Data records
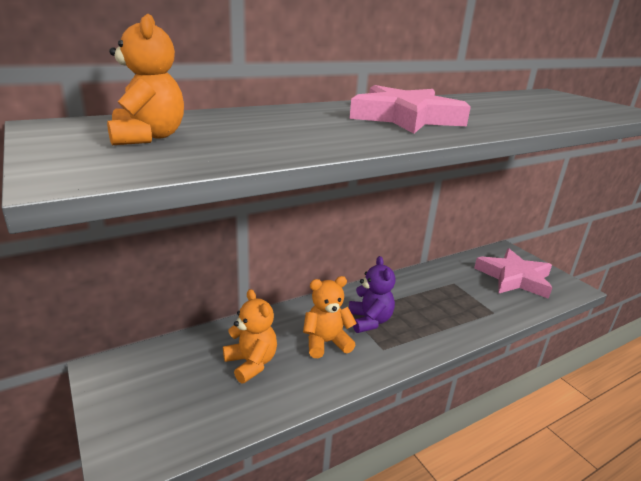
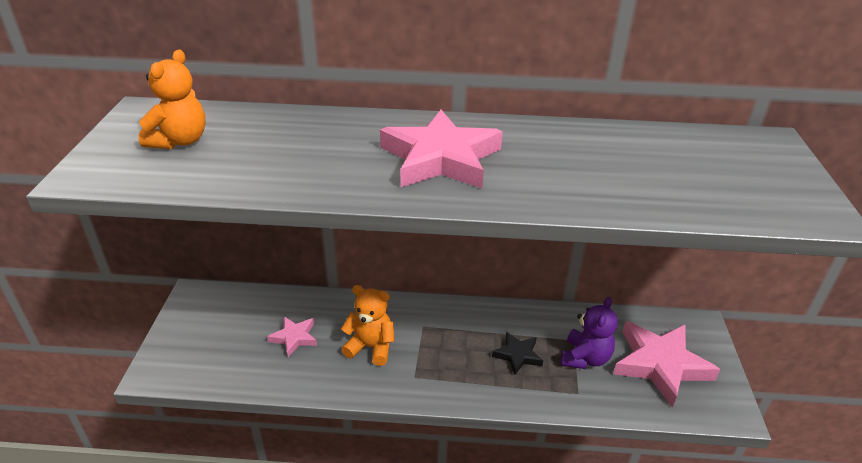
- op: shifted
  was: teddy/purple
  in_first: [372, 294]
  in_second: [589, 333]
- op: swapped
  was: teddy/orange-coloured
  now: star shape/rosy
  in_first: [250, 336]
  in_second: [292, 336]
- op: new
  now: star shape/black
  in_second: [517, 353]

* **EXERCISE DESCRIPTION**
None of the pictures should be copied, but every record above must be restated in full.

* **ANSWER TO THIS PROBLEM**
- op: shifted
  was: teddy/purple
  in_first: [372, 294]
  in_second: [589, 333]
- op: swapped
  was: teddy/orange-coloured
  now: star shape/rosy
  in_first: [250, 336]
  in_second: [292, 336]
- op: new
  now: star shape/black
  in_second: [517, 353]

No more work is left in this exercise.